-- What needs to be done --
Below are some entries. Repeat exactly the lines from the one with "U12: NOT (in" through the one with "BT1: 9V (plus", and only those.
◇ ◇ ◇
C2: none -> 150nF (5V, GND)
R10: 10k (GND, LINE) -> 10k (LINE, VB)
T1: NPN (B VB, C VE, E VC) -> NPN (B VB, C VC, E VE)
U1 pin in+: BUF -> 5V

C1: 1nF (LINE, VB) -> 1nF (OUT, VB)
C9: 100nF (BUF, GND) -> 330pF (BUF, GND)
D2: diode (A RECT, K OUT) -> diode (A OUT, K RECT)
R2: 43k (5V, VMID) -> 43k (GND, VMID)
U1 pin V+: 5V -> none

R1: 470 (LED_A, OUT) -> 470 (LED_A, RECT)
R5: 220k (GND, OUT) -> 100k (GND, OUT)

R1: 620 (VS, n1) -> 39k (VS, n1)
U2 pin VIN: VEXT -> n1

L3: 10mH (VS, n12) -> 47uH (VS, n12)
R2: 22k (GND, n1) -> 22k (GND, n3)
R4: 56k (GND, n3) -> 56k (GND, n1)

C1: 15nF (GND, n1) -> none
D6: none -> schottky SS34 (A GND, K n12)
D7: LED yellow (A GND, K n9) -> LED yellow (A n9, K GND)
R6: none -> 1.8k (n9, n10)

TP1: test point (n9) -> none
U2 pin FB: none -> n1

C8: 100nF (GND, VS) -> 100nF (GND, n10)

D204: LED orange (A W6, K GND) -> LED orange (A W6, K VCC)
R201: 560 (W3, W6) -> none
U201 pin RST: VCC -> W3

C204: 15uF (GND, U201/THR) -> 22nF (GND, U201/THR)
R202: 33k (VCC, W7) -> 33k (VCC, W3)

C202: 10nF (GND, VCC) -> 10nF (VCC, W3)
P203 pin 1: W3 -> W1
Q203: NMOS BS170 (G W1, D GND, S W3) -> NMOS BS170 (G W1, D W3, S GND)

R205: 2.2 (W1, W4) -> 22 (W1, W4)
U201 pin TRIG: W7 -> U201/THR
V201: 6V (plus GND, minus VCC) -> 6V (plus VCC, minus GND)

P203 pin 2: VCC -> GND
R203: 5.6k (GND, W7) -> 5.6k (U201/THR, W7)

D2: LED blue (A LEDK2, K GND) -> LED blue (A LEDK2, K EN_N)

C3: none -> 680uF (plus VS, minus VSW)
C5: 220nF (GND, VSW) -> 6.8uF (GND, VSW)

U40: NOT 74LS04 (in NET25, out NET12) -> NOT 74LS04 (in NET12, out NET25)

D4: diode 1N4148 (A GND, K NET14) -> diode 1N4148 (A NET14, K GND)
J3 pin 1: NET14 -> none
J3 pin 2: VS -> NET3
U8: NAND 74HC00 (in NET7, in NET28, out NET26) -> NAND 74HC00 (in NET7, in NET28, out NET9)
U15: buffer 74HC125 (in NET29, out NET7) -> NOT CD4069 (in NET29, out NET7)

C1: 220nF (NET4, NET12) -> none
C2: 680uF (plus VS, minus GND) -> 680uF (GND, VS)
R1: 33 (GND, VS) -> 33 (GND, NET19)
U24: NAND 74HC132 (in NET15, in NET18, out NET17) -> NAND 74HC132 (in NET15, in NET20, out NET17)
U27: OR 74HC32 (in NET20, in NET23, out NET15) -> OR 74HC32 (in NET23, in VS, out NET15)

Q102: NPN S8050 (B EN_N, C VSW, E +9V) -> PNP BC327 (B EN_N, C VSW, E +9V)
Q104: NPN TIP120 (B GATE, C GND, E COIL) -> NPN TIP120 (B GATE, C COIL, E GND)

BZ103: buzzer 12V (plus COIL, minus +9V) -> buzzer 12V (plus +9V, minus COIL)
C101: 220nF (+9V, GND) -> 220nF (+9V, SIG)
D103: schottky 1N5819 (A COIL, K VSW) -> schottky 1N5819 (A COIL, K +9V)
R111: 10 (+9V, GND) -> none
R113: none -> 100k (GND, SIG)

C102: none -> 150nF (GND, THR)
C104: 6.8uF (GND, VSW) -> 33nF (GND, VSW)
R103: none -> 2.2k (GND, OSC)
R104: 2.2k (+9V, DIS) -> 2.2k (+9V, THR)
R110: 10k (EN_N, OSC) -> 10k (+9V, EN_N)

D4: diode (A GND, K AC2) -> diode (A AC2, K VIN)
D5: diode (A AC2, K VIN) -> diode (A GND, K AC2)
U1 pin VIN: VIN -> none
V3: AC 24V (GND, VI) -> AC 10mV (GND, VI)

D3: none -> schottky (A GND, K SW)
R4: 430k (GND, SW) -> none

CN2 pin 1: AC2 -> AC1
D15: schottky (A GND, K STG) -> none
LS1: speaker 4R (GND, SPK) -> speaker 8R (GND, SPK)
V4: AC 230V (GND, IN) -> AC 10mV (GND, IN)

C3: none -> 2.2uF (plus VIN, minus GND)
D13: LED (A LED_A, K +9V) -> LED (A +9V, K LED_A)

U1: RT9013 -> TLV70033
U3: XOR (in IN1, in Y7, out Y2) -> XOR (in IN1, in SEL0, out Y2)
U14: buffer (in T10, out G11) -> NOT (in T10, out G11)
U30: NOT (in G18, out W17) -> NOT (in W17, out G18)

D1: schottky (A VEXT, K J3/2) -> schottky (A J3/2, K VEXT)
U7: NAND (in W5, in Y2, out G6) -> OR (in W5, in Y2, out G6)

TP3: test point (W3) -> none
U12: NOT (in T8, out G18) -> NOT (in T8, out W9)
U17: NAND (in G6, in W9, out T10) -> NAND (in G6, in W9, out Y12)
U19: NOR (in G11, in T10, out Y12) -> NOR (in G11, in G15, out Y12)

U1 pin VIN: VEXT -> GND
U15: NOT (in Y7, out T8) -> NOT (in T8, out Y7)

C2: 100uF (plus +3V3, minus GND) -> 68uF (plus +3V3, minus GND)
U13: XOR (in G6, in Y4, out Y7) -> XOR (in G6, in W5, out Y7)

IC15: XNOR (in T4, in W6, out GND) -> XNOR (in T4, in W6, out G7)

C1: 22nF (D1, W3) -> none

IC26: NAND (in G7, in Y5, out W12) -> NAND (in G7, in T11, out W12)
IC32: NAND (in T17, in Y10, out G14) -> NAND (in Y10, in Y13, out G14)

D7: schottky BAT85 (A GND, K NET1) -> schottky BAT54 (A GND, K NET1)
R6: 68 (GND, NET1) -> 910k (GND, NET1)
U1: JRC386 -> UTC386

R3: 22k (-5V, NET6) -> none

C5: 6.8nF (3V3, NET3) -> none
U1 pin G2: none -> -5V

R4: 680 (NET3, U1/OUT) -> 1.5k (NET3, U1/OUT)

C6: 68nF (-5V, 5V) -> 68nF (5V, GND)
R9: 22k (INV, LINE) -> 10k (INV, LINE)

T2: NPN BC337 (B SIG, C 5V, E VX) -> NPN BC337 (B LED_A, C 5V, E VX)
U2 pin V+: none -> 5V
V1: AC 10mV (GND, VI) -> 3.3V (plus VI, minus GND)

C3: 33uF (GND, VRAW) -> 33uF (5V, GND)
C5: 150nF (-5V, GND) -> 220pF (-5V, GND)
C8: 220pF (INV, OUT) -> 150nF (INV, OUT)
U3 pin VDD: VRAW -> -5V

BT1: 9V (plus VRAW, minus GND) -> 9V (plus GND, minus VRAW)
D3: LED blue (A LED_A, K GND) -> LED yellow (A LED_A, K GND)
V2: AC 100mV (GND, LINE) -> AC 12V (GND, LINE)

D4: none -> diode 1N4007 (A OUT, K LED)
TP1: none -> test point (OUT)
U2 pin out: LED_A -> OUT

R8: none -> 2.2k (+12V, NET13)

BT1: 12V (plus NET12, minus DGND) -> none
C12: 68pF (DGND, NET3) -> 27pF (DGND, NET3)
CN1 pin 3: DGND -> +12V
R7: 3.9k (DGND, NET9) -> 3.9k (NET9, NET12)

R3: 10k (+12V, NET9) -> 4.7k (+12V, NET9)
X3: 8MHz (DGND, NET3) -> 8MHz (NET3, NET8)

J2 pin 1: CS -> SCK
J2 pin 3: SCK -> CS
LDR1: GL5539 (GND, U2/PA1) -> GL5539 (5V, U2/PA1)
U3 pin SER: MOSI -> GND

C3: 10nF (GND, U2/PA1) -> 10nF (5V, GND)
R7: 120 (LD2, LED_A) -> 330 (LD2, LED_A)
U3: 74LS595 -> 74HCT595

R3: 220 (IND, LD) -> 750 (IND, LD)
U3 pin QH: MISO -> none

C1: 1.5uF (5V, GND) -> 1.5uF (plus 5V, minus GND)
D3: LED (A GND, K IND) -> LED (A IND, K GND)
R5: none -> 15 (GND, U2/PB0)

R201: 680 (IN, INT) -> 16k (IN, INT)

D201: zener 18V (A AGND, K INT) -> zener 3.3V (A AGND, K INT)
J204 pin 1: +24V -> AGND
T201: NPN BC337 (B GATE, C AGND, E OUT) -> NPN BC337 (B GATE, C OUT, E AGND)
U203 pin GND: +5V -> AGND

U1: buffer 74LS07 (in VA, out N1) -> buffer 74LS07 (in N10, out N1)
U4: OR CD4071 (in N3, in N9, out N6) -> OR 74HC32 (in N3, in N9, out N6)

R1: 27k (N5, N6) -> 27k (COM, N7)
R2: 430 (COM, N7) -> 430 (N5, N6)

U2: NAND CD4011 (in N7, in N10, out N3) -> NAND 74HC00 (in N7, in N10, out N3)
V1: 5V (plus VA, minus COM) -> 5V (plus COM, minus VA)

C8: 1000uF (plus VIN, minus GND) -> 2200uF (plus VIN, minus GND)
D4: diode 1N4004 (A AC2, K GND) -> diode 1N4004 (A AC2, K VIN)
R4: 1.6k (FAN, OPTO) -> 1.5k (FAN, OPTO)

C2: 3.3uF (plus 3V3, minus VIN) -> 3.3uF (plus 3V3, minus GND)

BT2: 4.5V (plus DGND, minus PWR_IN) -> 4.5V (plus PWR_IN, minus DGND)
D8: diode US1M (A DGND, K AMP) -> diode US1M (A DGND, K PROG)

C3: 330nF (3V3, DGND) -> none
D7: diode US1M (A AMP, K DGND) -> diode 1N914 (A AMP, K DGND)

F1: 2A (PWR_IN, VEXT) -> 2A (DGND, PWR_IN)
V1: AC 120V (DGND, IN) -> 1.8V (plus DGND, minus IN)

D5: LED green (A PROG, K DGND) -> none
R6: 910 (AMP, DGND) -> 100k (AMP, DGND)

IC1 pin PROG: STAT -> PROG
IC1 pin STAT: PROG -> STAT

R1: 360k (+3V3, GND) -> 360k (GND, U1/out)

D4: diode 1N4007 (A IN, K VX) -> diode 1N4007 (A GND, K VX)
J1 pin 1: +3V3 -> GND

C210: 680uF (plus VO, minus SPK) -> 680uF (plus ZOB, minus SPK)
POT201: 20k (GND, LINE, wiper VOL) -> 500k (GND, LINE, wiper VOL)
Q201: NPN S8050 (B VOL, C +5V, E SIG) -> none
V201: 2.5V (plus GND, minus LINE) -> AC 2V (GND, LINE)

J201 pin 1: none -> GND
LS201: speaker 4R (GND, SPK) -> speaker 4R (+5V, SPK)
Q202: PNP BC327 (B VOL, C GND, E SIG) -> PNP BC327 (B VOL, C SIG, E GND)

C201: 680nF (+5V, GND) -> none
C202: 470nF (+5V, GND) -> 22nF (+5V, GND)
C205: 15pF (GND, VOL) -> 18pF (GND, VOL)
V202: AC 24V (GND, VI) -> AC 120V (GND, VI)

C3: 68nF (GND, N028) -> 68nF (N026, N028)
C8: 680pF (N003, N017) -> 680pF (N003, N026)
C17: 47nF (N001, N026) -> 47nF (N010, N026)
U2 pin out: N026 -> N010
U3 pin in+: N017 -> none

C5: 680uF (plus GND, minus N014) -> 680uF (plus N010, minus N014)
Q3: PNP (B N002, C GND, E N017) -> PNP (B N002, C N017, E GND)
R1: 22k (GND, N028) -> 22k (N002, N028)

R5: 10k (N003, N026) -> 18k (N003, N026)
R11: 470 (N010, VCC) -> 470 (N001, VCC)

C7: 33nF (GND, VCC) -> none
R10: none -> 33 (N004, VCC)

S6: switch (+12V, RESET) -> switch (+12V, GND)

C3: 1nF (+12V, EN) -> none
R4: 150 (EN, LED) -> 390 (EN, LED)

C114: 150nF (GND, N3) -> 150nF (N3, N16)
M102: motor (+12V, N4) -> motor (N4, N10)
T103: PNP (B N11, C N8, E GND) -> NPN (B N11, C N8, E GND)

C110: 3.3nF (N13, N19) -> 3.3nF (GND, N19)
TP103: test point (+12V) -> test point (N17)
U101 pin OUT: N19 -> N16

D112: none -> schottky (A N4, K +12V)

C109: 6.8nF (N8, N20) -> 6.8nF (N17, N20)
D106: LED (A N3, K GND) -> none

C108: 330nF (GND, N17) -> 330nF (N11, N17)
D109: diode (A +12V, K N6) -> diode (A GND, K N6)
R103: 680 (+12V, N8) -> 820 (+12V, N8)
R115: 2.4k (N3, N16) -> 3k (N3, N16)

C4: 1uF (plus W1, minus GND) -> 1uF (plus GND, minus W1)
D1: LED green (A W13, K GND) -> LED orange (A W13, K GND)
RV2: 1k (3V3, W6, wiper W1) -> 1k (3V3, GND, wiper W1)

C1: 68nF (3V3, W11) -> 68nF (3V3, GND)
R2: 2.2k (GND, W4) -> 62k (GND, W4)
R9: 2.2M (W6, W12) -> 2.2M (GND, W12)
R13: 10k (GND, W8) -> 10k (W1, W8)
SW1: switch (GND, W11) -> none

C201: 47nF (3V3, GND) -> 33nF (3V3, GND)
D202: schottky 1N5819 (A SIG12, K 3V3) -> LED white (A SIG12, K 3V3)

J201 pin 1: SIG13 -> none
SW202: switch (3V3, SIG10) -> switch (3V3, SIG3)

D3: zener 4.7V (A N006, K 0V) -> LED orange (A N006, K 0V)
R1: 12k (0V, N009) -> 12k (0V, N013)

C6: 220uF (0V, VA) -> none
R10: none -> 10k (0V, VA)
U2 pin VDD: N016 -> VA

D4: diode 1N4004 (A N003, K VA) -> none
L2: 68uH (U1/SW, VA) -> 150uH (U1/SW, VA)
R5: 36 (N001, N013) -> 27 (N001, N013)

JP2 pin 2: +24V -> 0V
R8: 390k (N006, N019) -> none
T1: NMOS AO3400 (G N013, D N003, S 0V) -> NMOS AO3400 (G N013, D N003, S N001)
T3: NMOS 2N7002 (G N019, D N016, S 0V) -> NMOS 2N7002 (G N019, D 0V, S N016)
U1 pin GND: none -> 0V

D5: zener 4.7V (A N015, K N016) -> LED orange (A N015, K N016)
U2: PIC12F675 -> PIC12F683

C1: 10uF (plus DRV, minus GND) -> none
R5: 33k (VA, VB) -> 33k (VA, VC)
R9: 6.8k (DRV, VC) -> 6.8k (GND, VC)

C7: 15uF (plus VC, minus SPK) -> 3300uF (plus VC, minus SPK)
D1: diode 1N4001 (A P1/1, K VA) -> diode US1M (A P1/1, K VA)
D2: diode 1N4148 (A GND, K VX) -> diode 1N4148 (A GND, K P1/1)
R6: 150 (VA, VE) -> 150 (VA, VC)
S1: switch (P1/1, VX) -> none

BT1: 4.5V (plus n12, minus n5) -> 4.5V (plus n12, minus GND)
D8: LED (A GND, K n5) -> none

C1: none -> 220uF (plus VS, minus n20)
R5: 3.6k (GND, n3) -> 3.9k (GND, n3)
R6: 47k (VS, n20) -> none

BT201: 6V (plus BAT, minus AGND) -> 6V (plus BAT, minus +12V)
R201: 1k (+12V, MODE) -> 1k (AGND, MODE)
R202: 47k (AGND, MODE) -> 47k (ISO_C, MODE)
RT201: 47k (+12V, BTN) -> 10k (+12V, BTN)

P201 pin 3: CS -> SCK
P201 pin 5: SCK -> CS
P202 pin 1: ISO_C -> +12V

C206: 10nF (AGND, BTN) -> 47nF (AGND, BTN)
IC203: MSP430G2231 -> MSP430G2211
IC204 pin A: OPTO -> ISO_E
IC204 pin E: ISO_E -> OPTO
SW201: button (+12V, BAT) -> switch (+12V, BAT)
◇ ◇ ◇
-- Reply --
U12: NOT (in T8, out G18) -> NOT (in T8, out W9)
U17: NAND (in G6, in W9, out T10) -> NAND (in G6, in W9, out Y12)
U19: NOR (in G11, in T10, out Y12) -> NOR (in G11, in G15, out Y12)

U1 pin VIN: VEXT -> GND
U15: NOT (in Y7, out T8) -> NOT (in T8, out Y7)

C2: 100uF (plus +3V3, minus GND) -> 68uF (plus +3V3, minus GND)
U13: XOR (in G6, in Y4, out Y7) -> XOR (in G6, in W5, out Y7)

IC15: XNOR (in T4, in W6, out GND) -> XNOR (in T4, in W6, out G7)

C1: 22nF (D1, W3) -> none

IC26: NAND (in G7, in Y5, out W12) -> NAND (in G7, in T11, out W12)
IC32: NAND (in T17, in Y10, out G14) -> NAND (in Y10, in Y13, out G14)

D7: schottky BAT85 (A GND, K NET1) -> schottky BAT54 (A GND, K NET1)
R6: 68 (GND, NET1) -> 910k (GND, NET1)
U1: JRC386 -> UTC386

R3: 22k (-5V, NET6) -> none

C5: 6.8nF (3V3, NET3) -> none
U1 pin G2: none -> -5V

R4: 680 (NET3, U1/OUT) -> 1.5k (NET3, U1/OUT)

C6: 68nF (-5V, 5V) -> 68nF (5V, GND)
R9: 22k (INV, LINE) -> 10k (INV, LINE)

T2: NPN BC337 (B SIG, C 5V, E VX) -> NPN BC337 (B LED_A, C 5V, E VX)
U2 pin V+: none -> 5V
V1: AC 10mV (GND, VI) -> 3.3V (plus VI, minus GND)

C3: 33uF (GND, VRAW) -> 33uF (5V, GND)
C5: 150nF (-5V, GND) -> 220pF (-5V, GND)
C8: 220pF (INV, OUT) -> 150nF (INV, OUT)
U3 pin VDD: VRAW -> -5V

BT1: 9V (plus VRAW, minus GND) -> 9V (plus GND, minus VRAW)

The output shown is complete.